Assignment: With images excluded, write out each entry below exactly as given.

Data supplied:
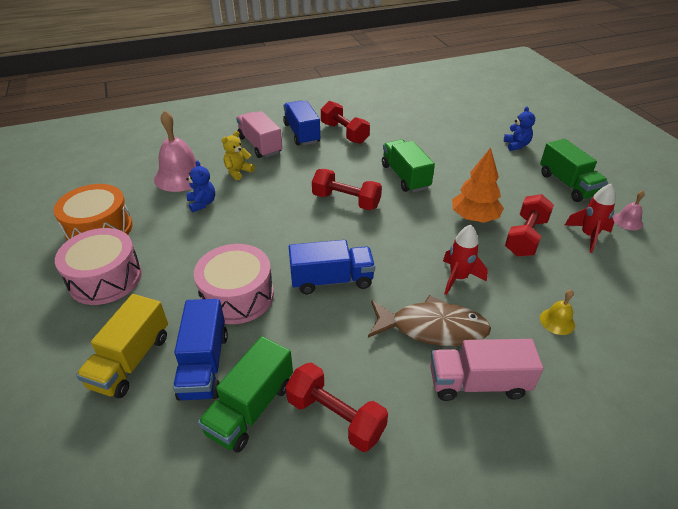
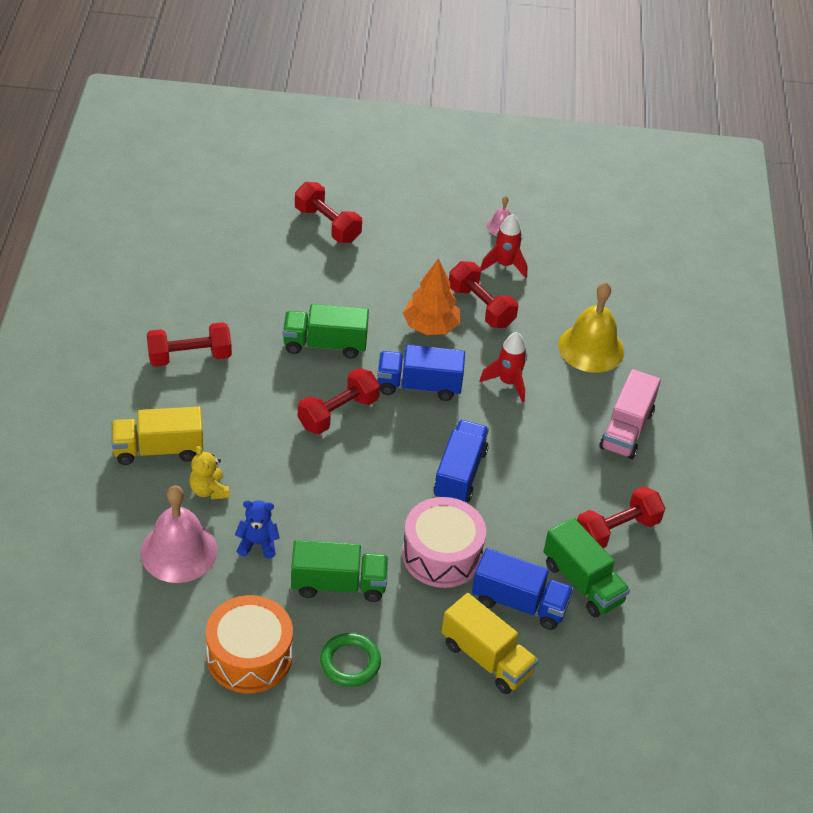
camera: 70 degrees left, 5 degrees up
pink drum [55,228,142,305] -> green ring [320,633,381,687]
pink truck [236,111,282,158] -> yellow truck [112,407,203,465]
blue truck [283,101,320,146] -> blue truck moved to [377,345,465,401]
brown fish [368,295,491,346] -> none
blue teddy bear [504,106,535,151] -> red dumbbell [295,182,362,243]
green truck [540,139,608,202] -> green truck moved to [291,540,388,602]
yellow bell [540,290,575,335] -> yellow bell [558,282,624,373], size x2.10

Task answer:
camera: 70 degrees left, 5 degrees up
pink drum [55,228,142,305] -> green ring [320,633,381,687]
pink truck [236,111,282,158] -> yellow truck [112,407,203,465]
blue truck [283,101,320,146] -> blue truck moved to [377,345,465,401]
brown fish [368,295,491,346] -> none
blue teddy bear [504,106,535,151] -> red dumbbell [295,182,362,243]
green truck [540,139,608,202] -> green truck moved to [291,540,388,602]
yellow bell [540,290,575,335] -> yellow bell [558,282,624,373], size x2.10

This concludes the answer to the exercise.